◆ Work to complete
Give the entries again, word for word.

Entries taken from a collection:
________

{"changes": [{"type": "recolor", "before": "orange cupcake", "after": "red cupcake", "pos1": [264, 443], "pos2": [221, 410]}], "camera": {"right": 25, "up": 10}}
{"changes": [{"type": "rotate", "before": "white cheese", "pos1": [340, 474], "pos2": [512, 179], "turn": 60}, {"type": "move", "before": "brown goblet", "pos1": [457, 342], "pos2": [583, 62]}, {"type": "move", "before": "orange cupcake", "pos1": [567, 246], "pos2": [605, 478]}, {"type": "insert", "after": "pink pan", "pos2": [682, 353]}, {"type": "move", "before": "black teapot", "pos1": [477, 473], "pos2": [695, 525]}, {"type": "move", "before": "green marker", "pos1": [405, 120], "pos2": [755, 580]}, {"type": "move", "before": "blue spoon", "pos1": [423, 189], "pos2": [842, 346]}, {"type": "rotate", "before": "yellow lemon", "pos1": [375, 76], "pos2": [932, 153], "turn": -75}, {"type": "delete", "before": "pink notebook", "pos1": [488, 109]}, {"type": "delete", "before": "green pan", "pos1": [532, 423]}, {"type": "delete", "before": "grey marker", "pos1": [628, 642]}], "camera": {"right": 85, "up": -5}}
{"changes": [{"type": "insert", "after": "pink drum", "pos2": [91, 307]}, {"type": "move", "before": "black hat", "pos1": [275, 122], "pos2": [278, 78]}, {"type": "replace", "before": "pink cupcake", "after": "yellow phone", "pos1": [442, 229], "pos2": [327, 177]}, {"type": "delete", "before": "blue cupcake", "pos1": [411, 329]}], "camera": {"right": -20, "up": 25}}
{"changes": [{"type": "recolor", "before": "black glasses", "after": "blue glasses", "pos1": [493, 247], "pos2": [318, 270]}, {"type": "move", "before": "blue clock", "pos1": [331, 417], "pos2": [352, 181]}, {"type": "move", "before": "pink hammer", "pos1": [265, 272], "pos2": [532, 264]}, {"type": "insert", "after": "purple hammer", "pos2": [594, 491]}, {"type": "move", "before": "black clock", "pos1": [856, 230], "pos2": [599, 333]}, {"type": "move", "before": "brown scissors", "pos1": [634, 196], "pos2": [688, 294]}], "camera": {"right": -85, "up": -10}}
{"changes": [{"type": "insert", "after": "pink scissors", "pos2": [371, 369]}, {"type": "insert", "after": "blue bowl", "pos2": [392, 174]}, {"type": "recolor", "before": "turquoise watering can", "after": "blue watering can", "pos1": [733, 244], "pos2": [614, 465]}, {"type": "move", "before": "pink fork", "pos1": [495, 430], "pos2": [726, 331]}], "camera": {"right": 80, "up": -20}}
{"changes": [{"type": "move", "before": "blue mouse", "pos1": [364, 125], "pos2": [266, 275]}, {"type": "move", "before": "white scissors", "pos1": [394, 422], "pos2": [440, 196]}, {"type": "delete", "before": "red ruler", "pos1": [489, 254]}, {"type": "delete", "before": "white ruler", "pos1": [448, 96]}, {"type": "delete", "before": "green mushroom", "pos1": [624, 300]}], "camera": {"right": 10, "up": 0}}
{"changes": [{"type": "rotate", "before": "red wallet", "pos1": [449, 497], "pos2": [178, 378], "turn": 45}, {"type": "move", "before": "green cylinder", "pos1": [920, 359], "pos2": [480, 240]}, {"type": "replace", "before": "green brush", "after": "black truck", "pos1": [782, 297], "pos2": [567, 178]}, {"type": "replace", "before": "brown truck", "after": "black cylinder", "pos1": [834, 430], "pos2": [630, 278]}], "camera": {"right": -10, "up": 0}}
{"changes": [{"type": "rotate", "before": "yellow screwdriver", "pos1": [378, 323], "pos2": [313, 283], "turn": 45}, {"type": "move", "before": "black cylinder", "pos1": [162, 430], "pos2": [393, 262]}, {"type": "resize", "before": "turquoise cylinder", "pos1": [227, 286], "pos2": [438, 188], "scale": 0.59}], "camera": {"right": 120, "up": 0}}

________

◆ Answer
{"changes": [{"type": "recolor", "before": "orange cupcake", "after": "red cupcake", "pos1": [264, 443], "pos2": [221, 410]}], "camera": {"right": 25, "up": 10}}
{"changes": [{"type": "rotate", "before": "white cheese", "pos1": [340, 474], "pos2": [512, 179], "turn": 60}, {"type": "move", "before": "brown goblet", "pos1": [457, 342], "pos2": [583, 62]}, {"type": "move", "before": "orange cupcake", "pos1": [567, 246], "pos2": [605, 478]}, {"type": "insert", "after": "pink pan", "pos2": [682, 353]}, {"type": "move", "before": "black teapot", "pos1": [477, 473], "pos2": [695, 525]}, {"type": "move", "before": "green marker", "pos1": [405, 120], "pos2": [755, 580]}, {"type": "move", "before": "blue spoon", "pos1": [423, 189], "pos2": [842, 346]}, {"type": "rotate", "before": "yellow lemon", "pos1": [375, 76], "pos2": [932, 153], "turn": -75}, {"type": "delete", "before": "pink notebook", "pos1": [488, 109]}, {"type": "delete", "before": "green pan", "pos1": [532, 423]}, {"type": "delete", "before": "grey marker", "pos1": [628, 642]}], "camera": {"right": 85, "up": -5}}
{"changes": [{"type": "insert", "after": "pink drum", "pos2": [91, 307]}, {"type": "move", "before": "black hat", "pos1": [275, 122], "pos2": [278, 78]}, {"type": "replace", "before": "pink cupcake", "after": "yellow phone", "pos1": [442, 229], "pos2": [327, 177]}, {"type": "delete", "before": "blue cupcake", "pos1": [411, 329]}], "camera": {"right": -20, "up": 25}}
{"changes": [{"type": "recolor", "before": "black glasses", "after": "blue glasses", "pos1": [493, 247], "pos2": [318, 270]}, {"type": "move", "before": "blue clock", "pos1": [331, 417], "pos2": [352, 181]}, {"type": "move", "before": "pink hammer", "pos1": [265, 272], "pos2": [532, 264]}, {"type": "insert", "after": "purple hammer", "pos2": [594, 491]}, {"type": "move", "before": "black clock", "pos1": [856, 230], "pos2": [599, 333]}, {"type": "move", "before": "brown scissors", "pos1": [634, 196], "pos2": [688, 294]}], "camera": {"right": -85, "up": -10}}
{"changes": [{"type": "insert", "after": "pink scissors", "pos2": [371, 369]}, {"type": "insert", "after": "blue bowl", "pos2": [392, 174]}, {"type": "recolor", "before": "turquoise watering can", "after": "blue watering can", "pos1": [733, 244], "pos2": [614, 465]}, {"type": "move", "before": "pink fork", "pos1": [495, 430], "pos2": [726, 331]}], "camera": {"right": 80, "up": -20}}
{"changes": [{"type": "move", "before": "blue mouse", "pos1": [364, 125], "pos2": [266, 275]}, {"type": "move", "before": "white scissors", "pos1": [394, 422], "pos2": [440, 196]}, {"type": "delete", "before": "red ruler", "pos1": [489, 254]}, {"type": "delete", "before": "white ruler", "pos1": [448, 96]}, {"type": "delete", "before": "green mushroom", "pos1": [624, 300]}], "camera": {"right": 10, "up": 0}}
{"changes": [{"type": "rotate", "before": "red wallet", "pos1": [449, 497], "pos2": [178, 378], "turn": 45}, {"type": "move", "before": "green cylinder", "pos1": [920, 359], "pos2": [480, 240]}, {"type": "replace", "before": "green brush", "after": "black truck", "pos1": [782, 297], "pos2": [567, 178]}, {"type": "replace", "before": "brown truck", "after": "black cylinder", "pos1": [834, 430], "pos2": [630, 278]}], "camera": {"right": -10, "up": 0}}
{"changes": [{"type": "rotate", "before": "yellow screwdriver", "pos1": [378, 323], "pos2": [313, 283], "turn": 45}, {"type": "move", "before": "black cylinder", "pos1": [162, 430], "pos2": [393, 262]}, {"type": "resize", "before": "turquoise cylinder", "pos1": [227, 286], "pos2": [438, 188], "scale": 0.59}], "camera": {"right": 120, "up": 0}}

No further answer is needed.